Image change detection data

*** Begin section ***

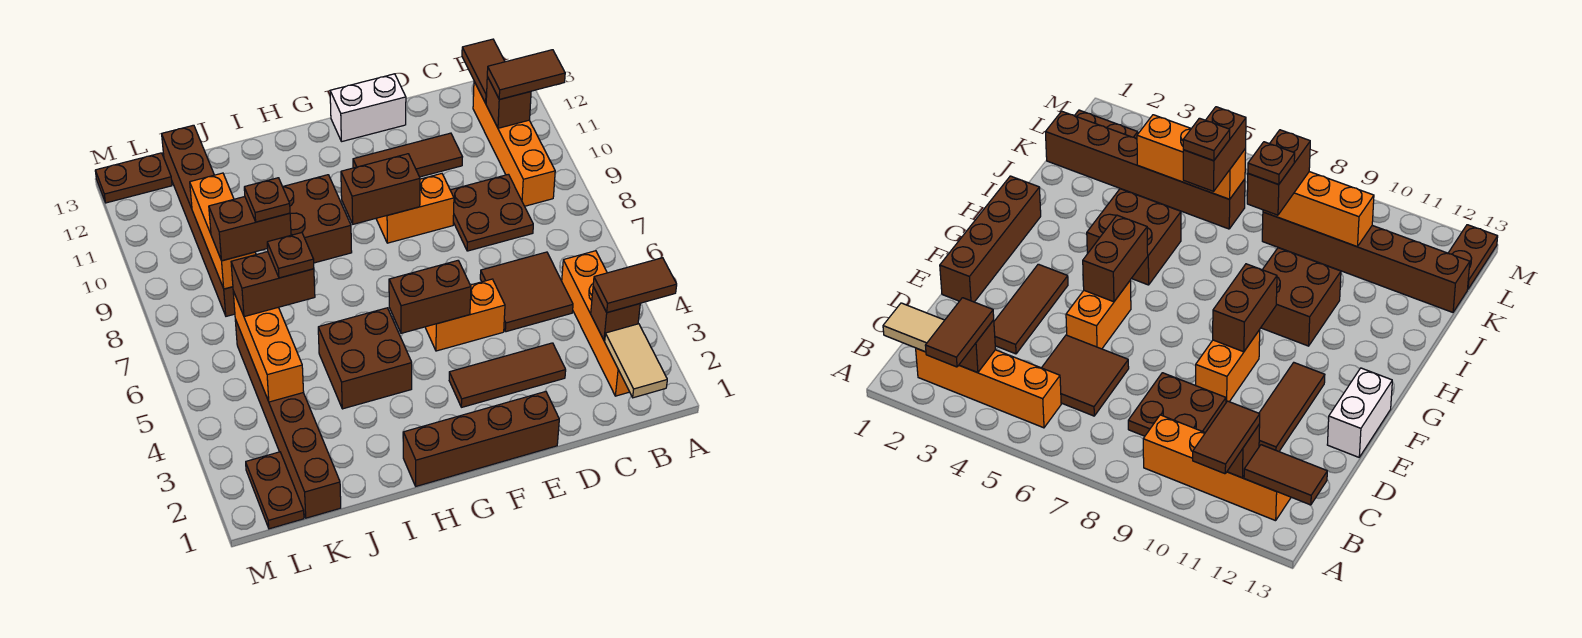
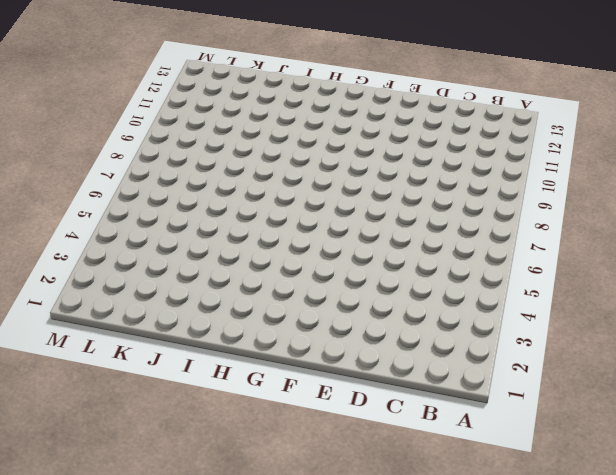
none -> orange 1x4 brick [562,251,629,396]
none -> orange 1x4 brick [473,82,555,206]
none -> brown 2x2 tile [480,252,573,332]
none -> brown 2x2 plate [450,174,533,251]

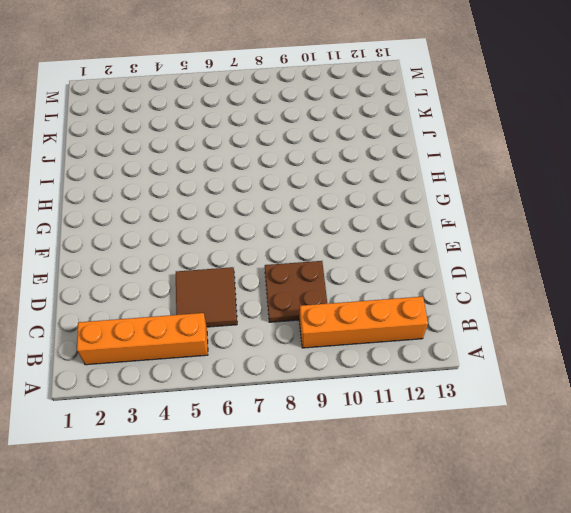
none -> brown 1x3 tile [449,343,566,407]
none -> brown 1x3 tile [353,133,462,177]
none -> brown 1x4 brick [403,392,559,486]
none -> orange 1x2 brick [425,279,505,351]

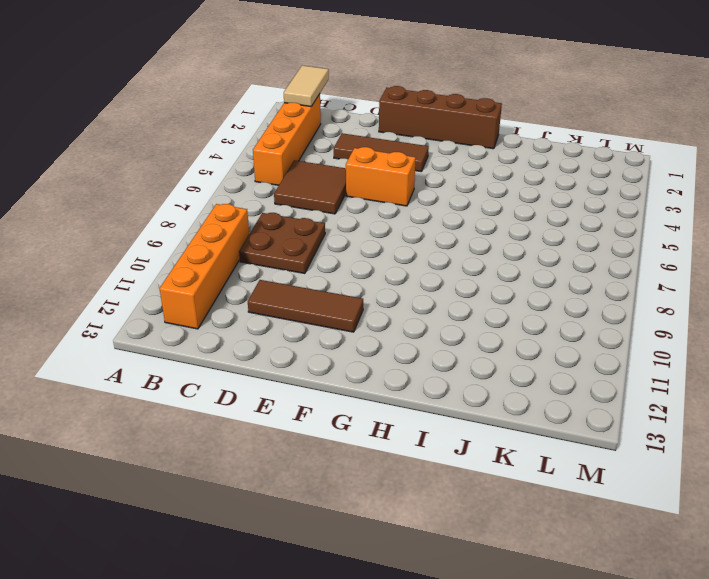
none -> orange 1x2 brick [376,174,454,243]
none -> white 1x2 brick [330,74,406,142]
none -> brown 2x2 brick [318,308,412,409]
none -> brown 2x2 brick [283,175,352,263]

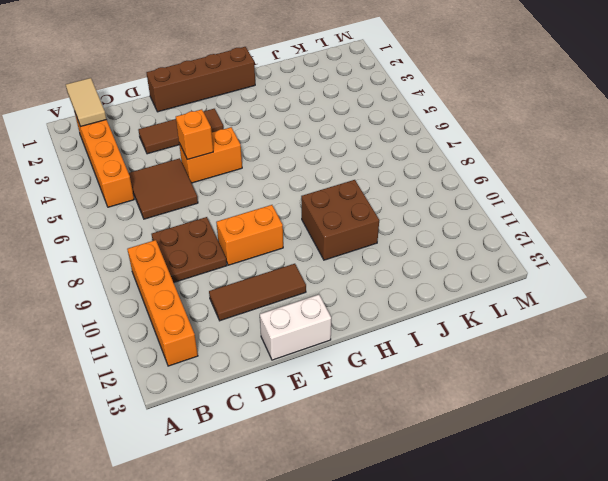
orange 1x1 brick [176,109,213,159] -> none
none -> brown 2x2 brick [318,308,412,409]
none -> brown 1x6 brick [235,319,341,518]
none -> brown 1x6 brick [162,125,235,316]
none -> brown 1x2 plate [246,452,304,529]

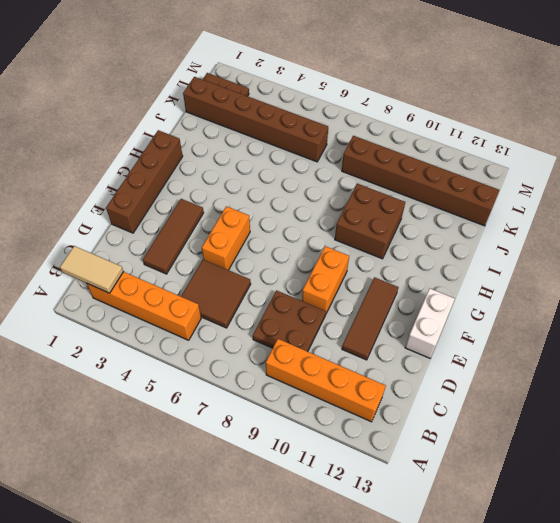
none -> brown 2x2 brick [318,308,412,409]
none -> brown 1x2 plate [95,153,172,203]
none -> brown 1x1 brick [591,287,640,341]
none -> brown 1x1 brick [486,77,531,128]

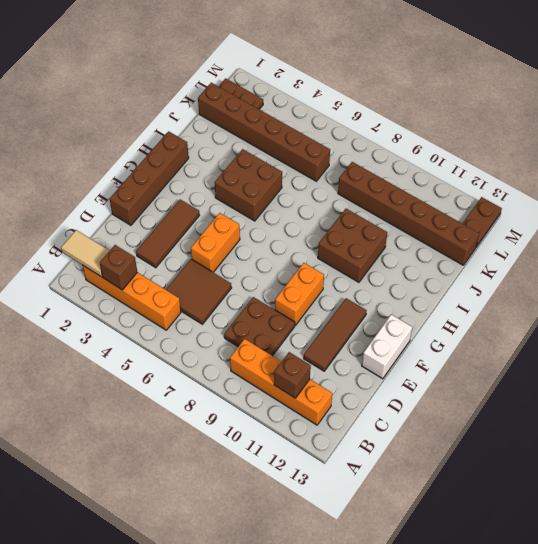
none -> brown 1x2 tile [462,39,505,103]
none -> brown 1x2 brick [389,261,471,333]
none -> brown 1x2 brick [341,154,420,224]
none -> orange 1x3 brick [233,291,304,402]

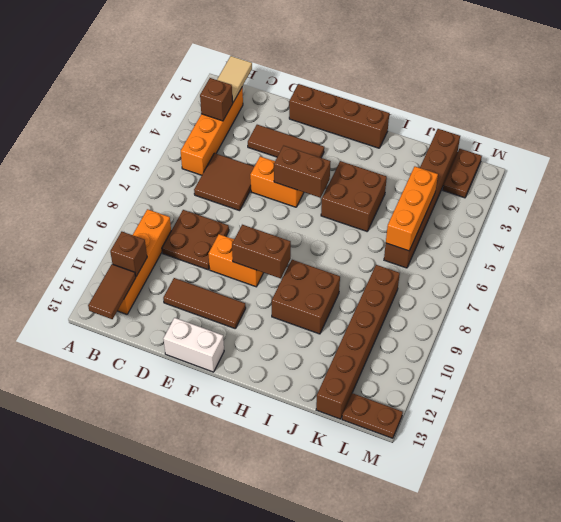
none -> orange 1x3 brick [190,173,256,289]
none -> brown 1x2 tile [593,258,677,313]
none -> brown 1x2 tile [487,50,565,99]
none -> brown 1x2 brick [231,252,315,317]

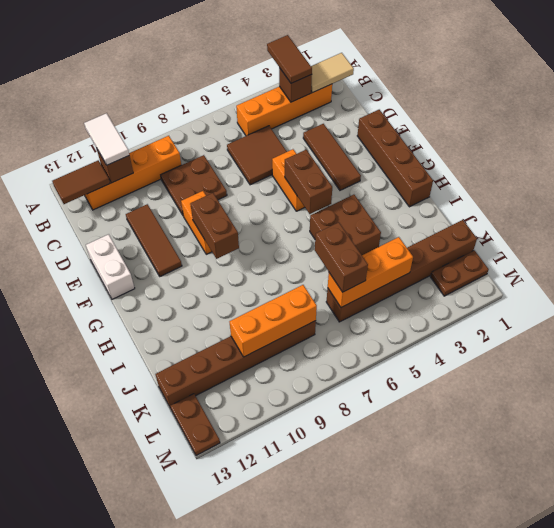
white 1x2 tile [84,113,129,165] -> brown 1x2 tile [487,50,565,99]
none -> brown 2x2 brick [283,175,352,263]
none -> brown 1x2 brick [209,197,291,261]
none -> brown 1x1 plate [267,232,314,278]
none -> brown 1x1 plate [244,178,290,222]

*** End section ***

_GOAL OF THE EXERCISE:_ Return each of the lines exactly as they appear above, with no images.

_TASK OUTPUT:_
none -> orange 1x4 brick [562,251,629,396]
none -> orange 1x4 brick [473,82,555,206]
none -> brown 2x2 tile [480,252,573,332]
none -> brown 2x2 plate [450,174,533,251]

none -> brown 1x3 tile [449,343,566,407]
none -> brown 1x3 tile [353,133,462,177]
none -> brown 1x4 brick [403,392,559,486]
none -> orange 1x2 brick [425,279,505,351]

none -> orange 1x2 brick [376,174,454,243]
none -> white 1x2 brick [330,74,406,142]
none -> brown 2x2 brick [318,308,412,409]
none -> brown 2x2 brick [283,175,352,263]

orange 1x1 brick [176,109,213,159] -> none
none -> brown 2x2 brick [318,308,412,409]
none -> brown 1x6 brick [235,319,341,518]
none -> brown 1x6 brick [162,125,235,316]
none -> brown 1x2 plate [246,452,304,529]

none -> brown 2x2 brick [318,308,412,409]
none -> brown 1x2 plate [95,153,172,203]
none -> brown 1x1 brick [591,287,640,341]
none -> brown 1x1 brick [486,77,531,128]

none -> brown 1x2 tile [462,39,505,103]
none -> brown 1x2 brick [389,261,471,333]
none -> brown 1x2 brick [341,154,420,224]
none -> orange 1x3 brick [233,291,304,402]

none -> orange 1x3 brick [190,173,256,289]
none -> brown 1x2 tile [593,258,677,313]
none -> brown 1x2 tile [487,50,565,99]
none -> brown 1x2 brick [231,252,315,317]

white 1x2 tile [84,113,129,165] -> brown 1x2 tile [487,50,565,99]
none -> brown 2x2 brick [283,175,352,263]
none -> brown 1x2 brick [209,197,291,261]
none -> brown 1x1 plate [267,232,314,278]
none -> brown 1x1 plate [244,178,290,222]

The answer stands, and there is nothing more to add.